Segment Start: Extracted entries

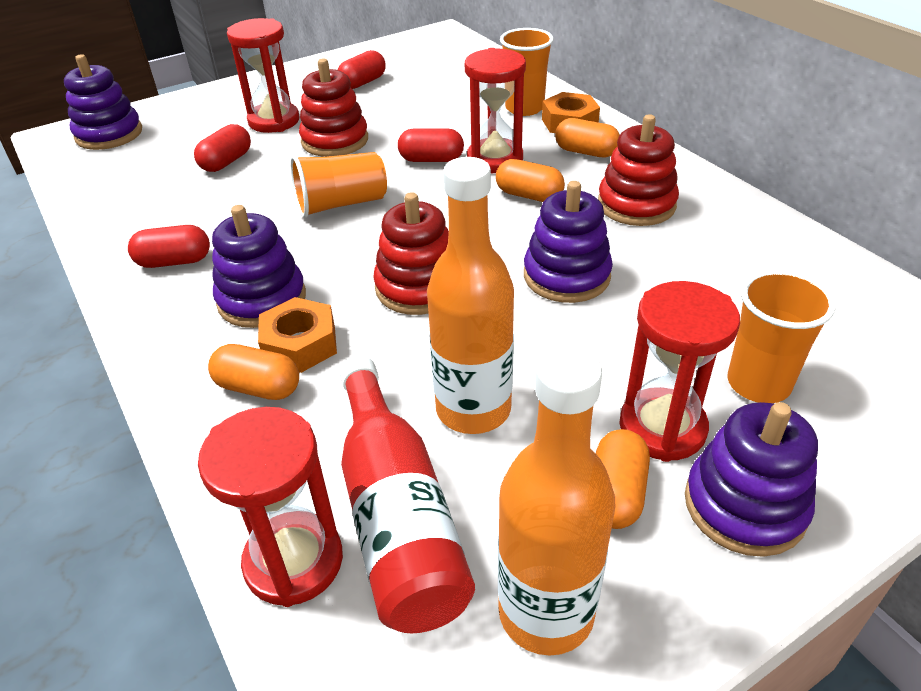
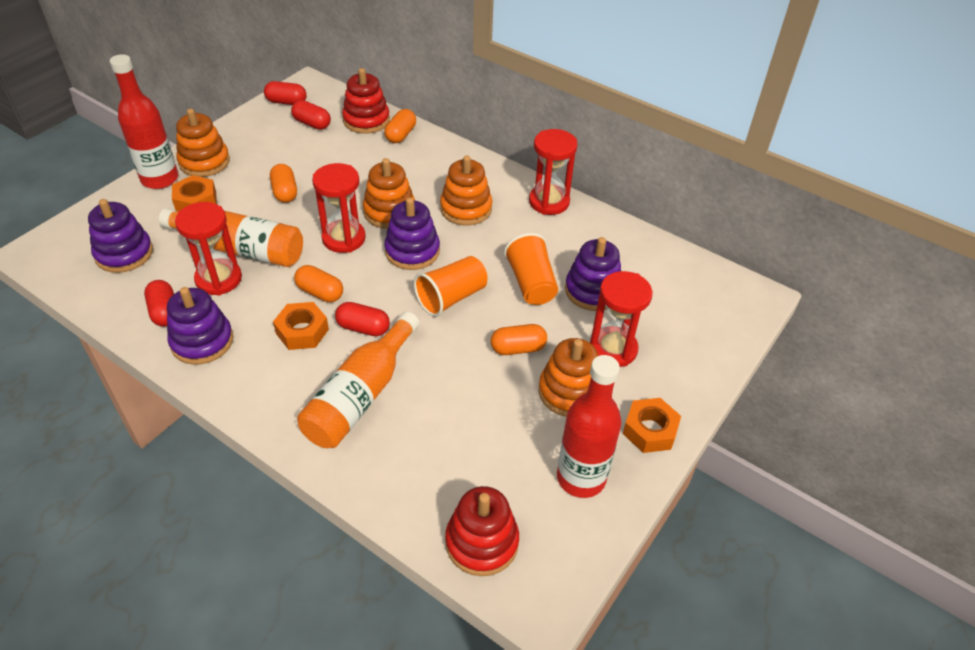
orange cup: 3 -> 2
orange nut: 2 -> 3
orange stacking toy: 0 -> 4
red bottle: 1 -> 2
red stacking toy: 3 -> 2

Segment End: Extracted entries

## Description of the task
Return the records above in their entirety, word for word, with the pictures removed.

## Exercise result
orange cup: 3 -> 2
orange nut: 2 -> 3
orange stacking toy: 0 -> 4
red bottle: 1 -> 2
red stacking toy: 3 -> 2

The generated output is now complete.